*WORK TO BE COMPLETED:* Starting at the first line of the entries below, restate each line exactly until you reach the line with "pink 1x3 plate", and print that one too. Leave the pictures out and stop there.

----

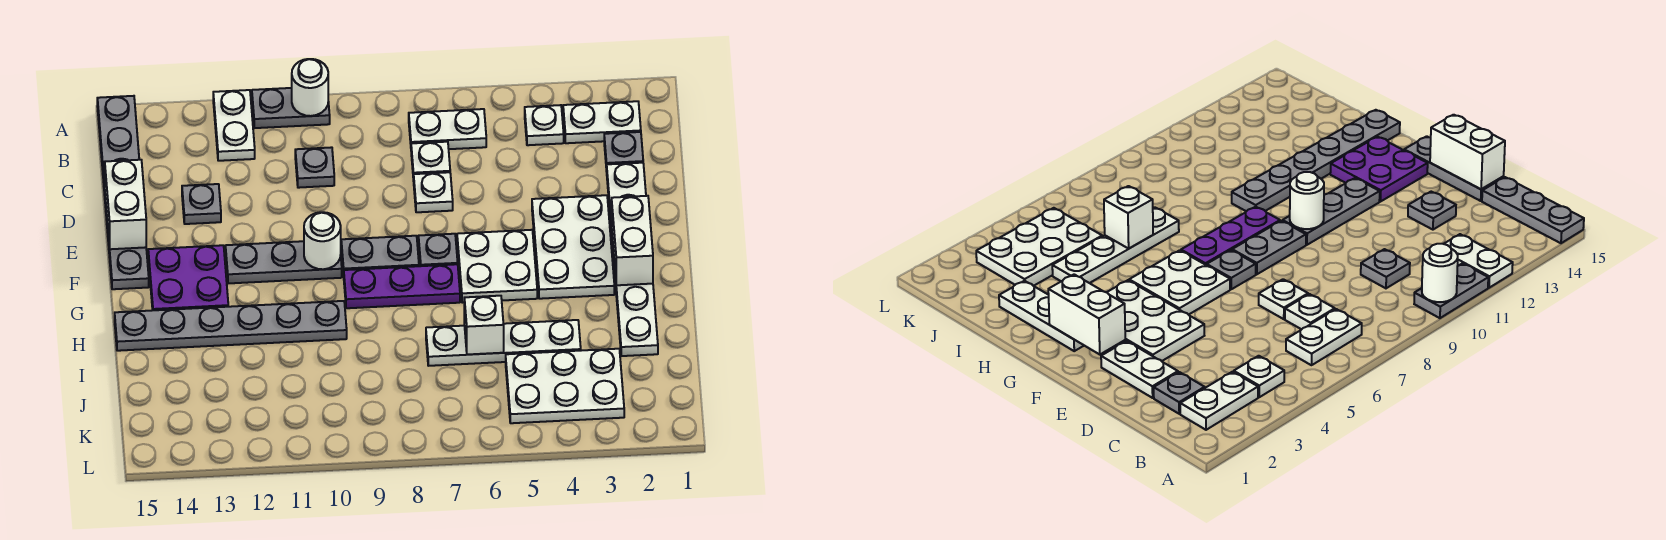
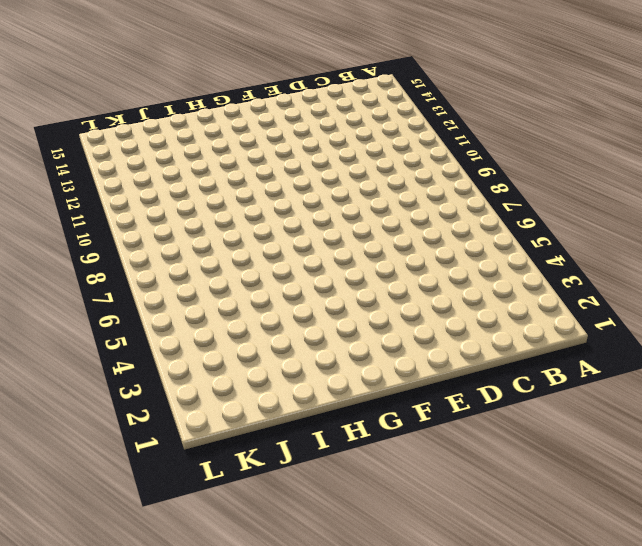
none -> grey 1x2 plate [252,88,330,128]
none -> white 1x2 plate [213,90,255,161]
none -> grey 1x3 plate [97,96,139,195]

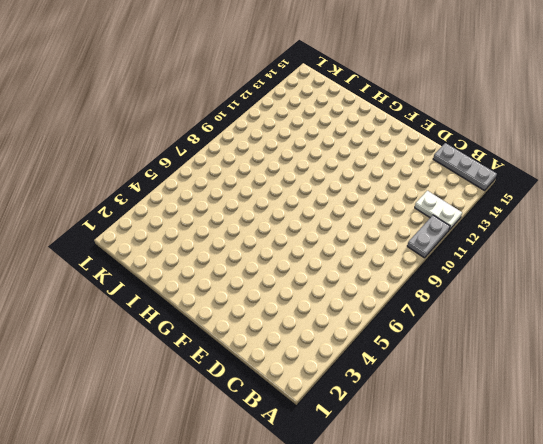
none -> white 1x2 plate [563,101,641,143]
none -> white 1x1 plate [525,105,564,145]
none -> white 1x2 plate [409,109,486,149]

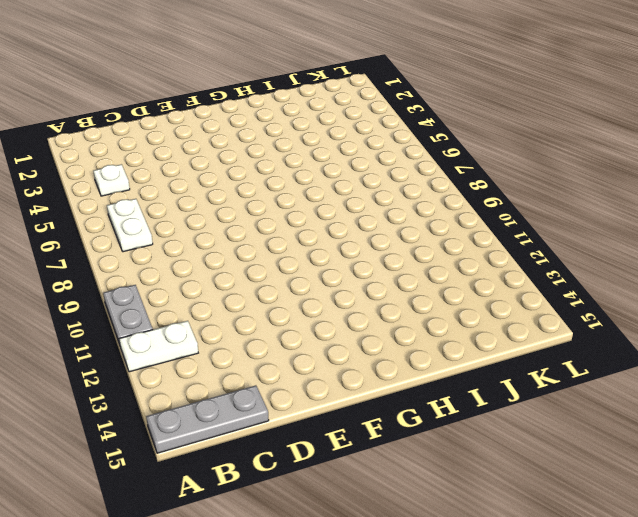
none -> white 1x2 plate [563,101,641,143]
none -> grey 1x1 plate [604,132,643,171]
none -> white 1x1 plate [411,142,450,181]

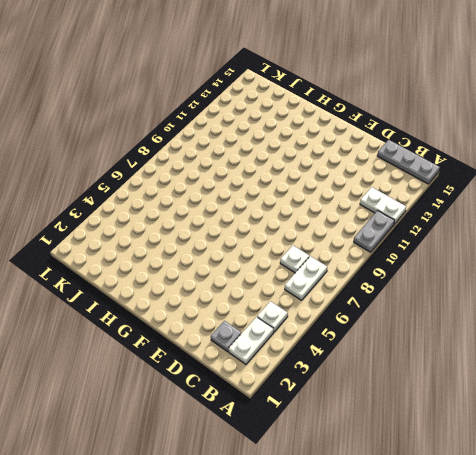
none -> grey 1x1 plate [295,147,334,188]
none -> white 1x2 plate [607,163,646,233]
none -> white 1x1 plate [414,172,453,212]

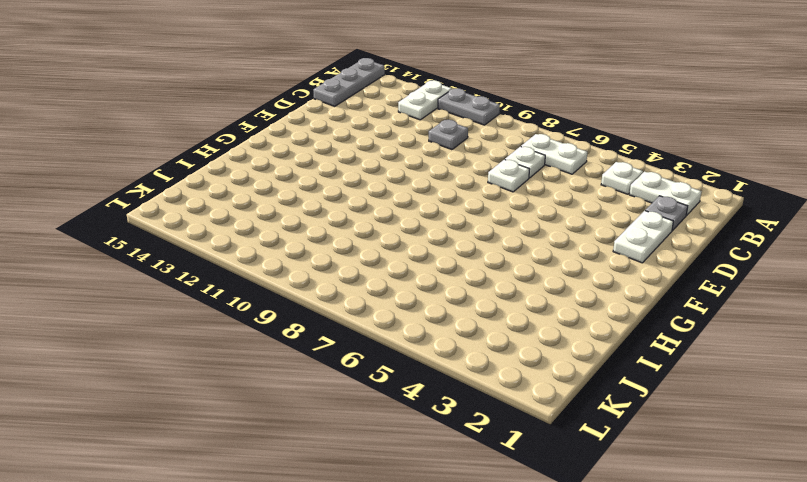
none -> grey 1x1 plate [182,184,221,224]
none -> grey 1x3 plate [105,198,149,289]
none -> white 2x3 plate [532,195,614,299]

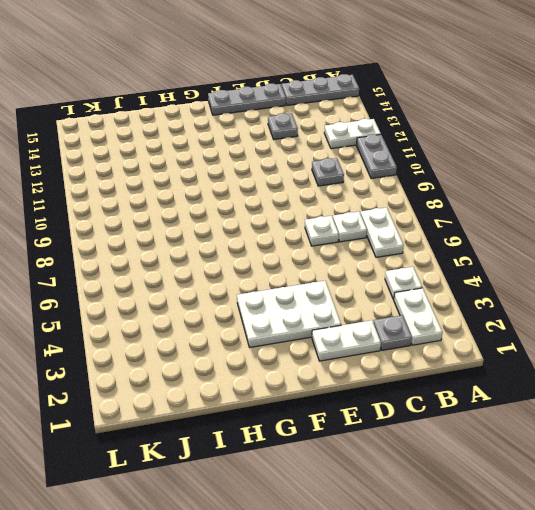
none -> white 2x2 plate [457,230,537,303]
none -> grey 1x1 plate [419,234,458,266]
none -> grey 1x2 plate [341,236,419,276]

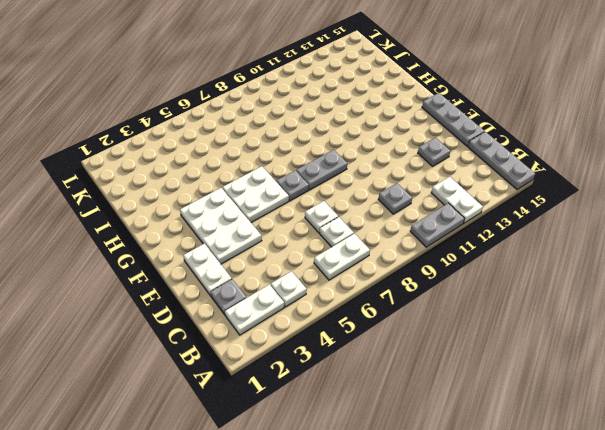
none -> grey 1x3 plate [226,241,342,283]
none -> purple 2x2 plate [148,245,228,310]
none -> white 1x3 plate [614,263,658,356]

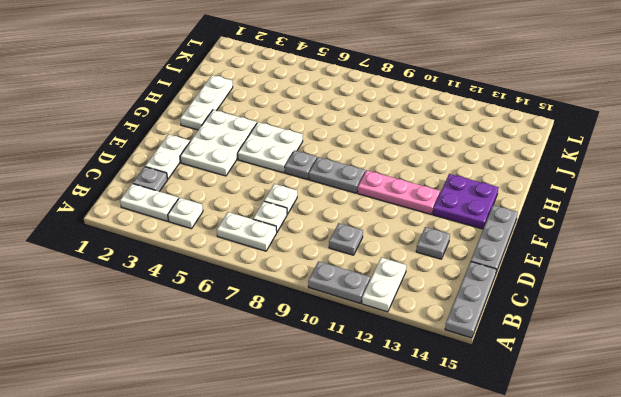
pink 1x3 plate [358,170,440,214] -> grey 1x3 plate [226,241,342,283]
none -> purple 1x3 plate [344,264,460,308]
none -> grey 1x6 plate [115,301,347,351]
none -> white 1x4 plate [426,320,581,366]

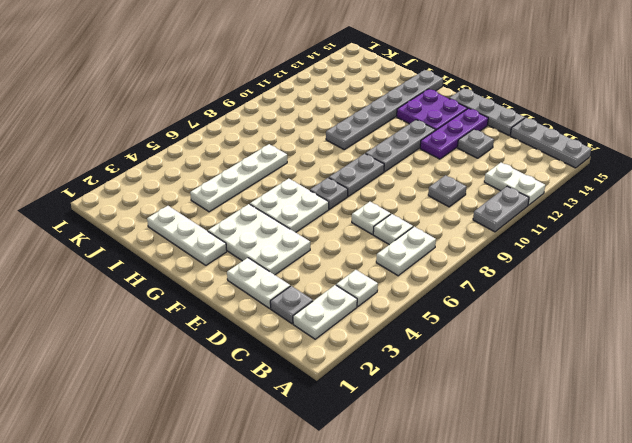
purple 1x3 plate [420,108,488,159] -> purple 1x3 plate moved to [344,264,460,308]
none -> white 2x3 plate [506,349,624,423]
none -> white 1x1 round brick [292,59,328,116]
none -> white 1x2 brick [105,160,146,249]

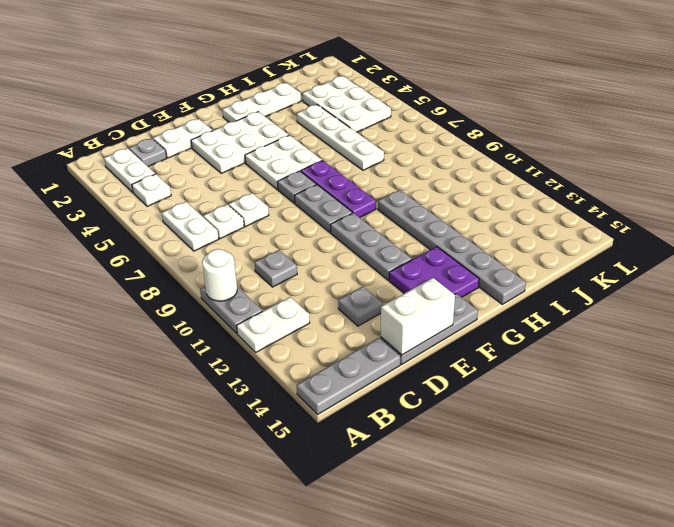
none -> white 1x2 brick [611,196,653,285]
none -> white 1x1 round brick [304,212,341,269]
none -> white 1x1 brick [464,296,504,355]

----

*TASK RESPONSE:*
none -> grey 1x2 plate [252,88,330,128]
none -> white 1x2 plate [213,90,255,161]
none -> grey 1x3 plate [97,96,139,195]

none -> white 1x2 plate [563,101,641,143]
none -> white 1x1 plate [525,105,564,145]
none -> white 1x2 plate [409,109,486,149]

none -> white 1x2 plate [563,101,641,143]
none -> grey 1x1 plate [604,132,643,171]
none -> white 1x1 plate [411,142,450,181]

none -> grey 1x1 plate [295,147,334,188]
none -> white 1x2 plate [607,163,646,233]
none -> white 1x1 plate [414,172,453,212]

none -> grey 1x1 plate [182,184,221,224]
none -> grey 1x3 plate [105,198,149,289]
none -> white 2x3 plate [532,195,614,299]

none -> white 2x2 plate [457,230,537,303]
none -> grey 1x1 plate [419,234,458,266]
none -> grey 1x2 plate [341,236,419,276]

none -> grey 1x3 plate [226,241,342,283]
none -> purple 2x2 plate [148,245,228,310]
none -> white 1x3 plate [614,263,658,356]

pink 1x3 plate [358,170,440,214] -> grey 1x3 plate [226,241,342,283]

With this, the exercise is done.